### ABOUT THIS EXERCISE
Reproduce, without alteration, every line of the data; exclude the images.

━━━━

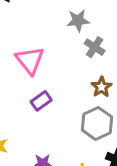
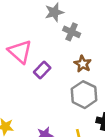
purple rectangle: (41, 101) -> (42, 70), moved

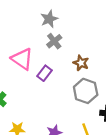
gray cross: (72, 32) -> (54, 41), moved, turned 35

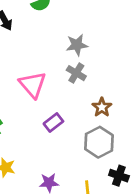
gray cross: (54, 41) -> (76, 73), turned -35
purple rectangle: (45, 73) -> (53, 123), moved

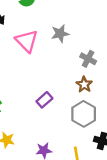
gray cross: (76, 73) -> (88, 59), moved
pink triangle: (33, 85) -> (27, 41), moved

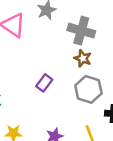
gray cross: (88, 59) -> (81, 31), size x1.5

━━━━

### EXERCISE ANSWER
purple rectangle: (41, 101) -> (42, 70), moved

gray cross: (72, 32) -> (54, 41), moved, turned 35

gray cross: (54, 41) -> (76, 73), turned -35
purple rectangle: (45, 73) -> (53, 123), moved

gray cross: (76, 73) -> (88, 59), moved
pink triangle: (33, 85) -> (27, 41), moved

gray cross: (88, 59) -> (81, 31), size x1.5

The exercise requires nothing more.